**THE TASK:**
Copy every line from the one containing "blue spinning top" through the last line of the records below, both included, and nothing else.
┌─ RECORDS TO PROCESS
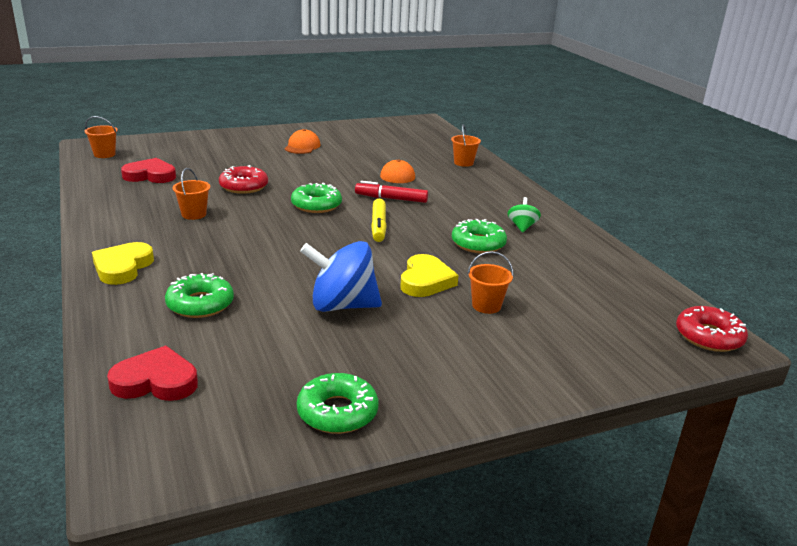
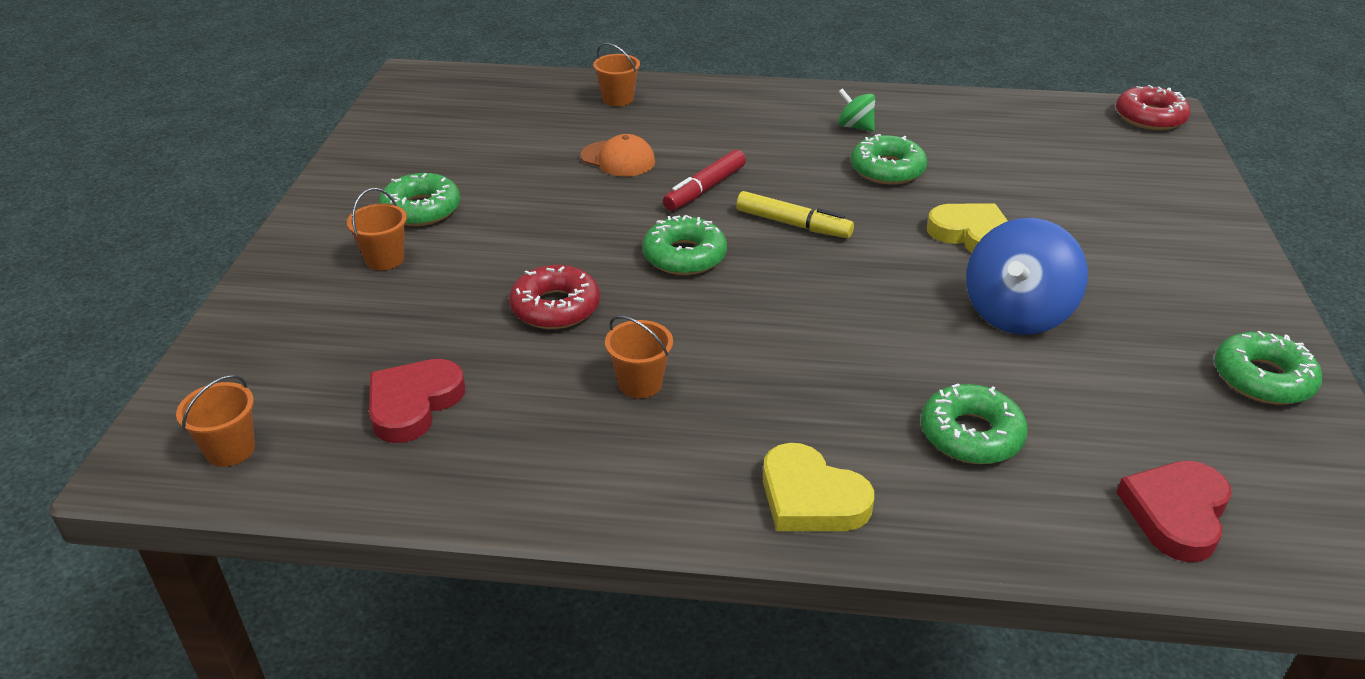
camera: 60 degrees left, 10 degrees up
orange cap [285,129,321,154] -> green donut [379,173,460,226]
orange bucket [467,251,513,314] -> orange bucket moved to [346,188,407,270]

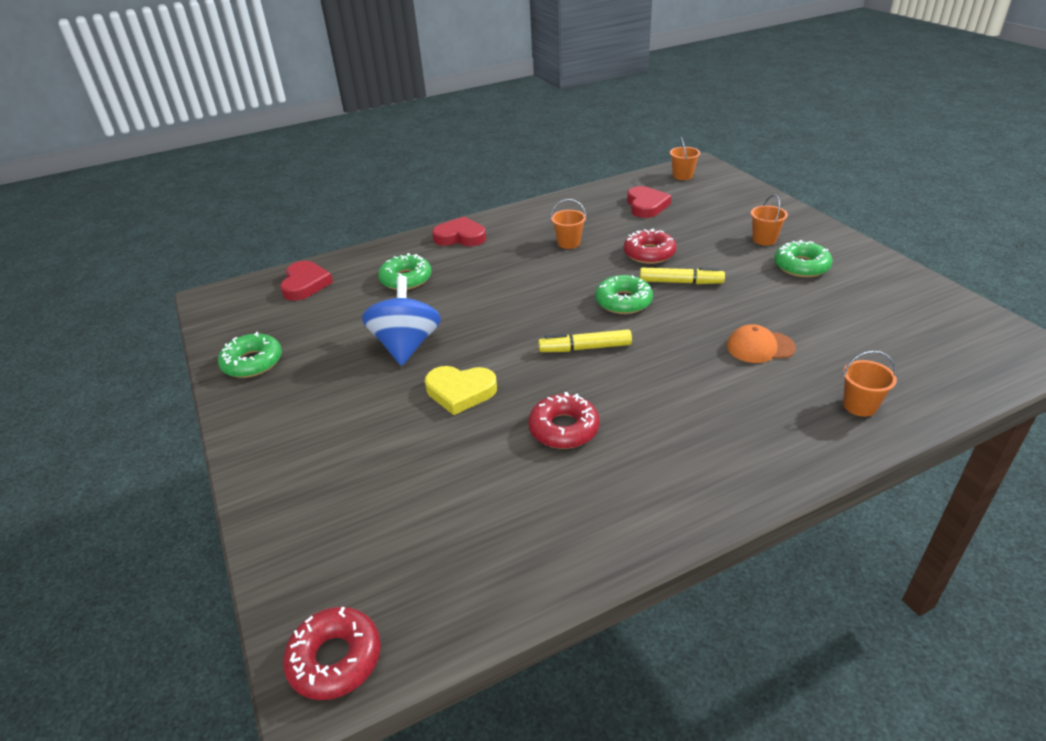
camera: 150 degrees right, 0 degrees up
red marker [663,150,746,211] -> none
yellow heart [763,443,874,531] -> red heart [432,216,486,246]
green spinning top [838,88,875,132] -> none
green donut [851,134,927,184] -> red donut [528,392,600,449]
none -> yellow marker [640,267,725,284]

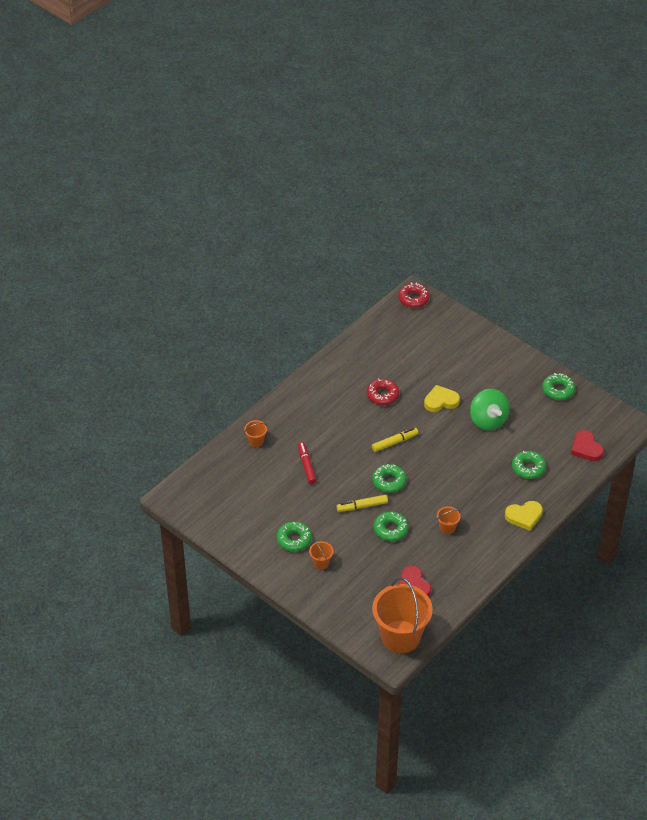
camera: 155 degrees right, 10 degrees up
blue spinning top [362,276,441,366] -> green spinning top [470,389,509,430]
red heart [432,216,486,246] -> yellow heart [505,501,543,531]
red donut [624,229,676,264] -> green donut [374,511,409,541]
orange bucket [670,137,700,180] -> orange bucket [372,577,433,653], size x2.38
orange cap [727,324,796,363] -> red marker [298,442,317,484]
└─
**ANSWER TO THE PROBLEM:**
blue spinning top [362,276,441,366] -> green spinning top [470,389,509,430]
red heart [432,216,486,246] -> yellow heart [505,501,543,531]
red donut [624,229,676,264] -> green donut [374,511,409,541]
orange bucket [670,137,700,180] -> orange bucket [372,577,433,653], size x2.38
orange cap [727,324,796,363] -> red marker [298,442,317,484]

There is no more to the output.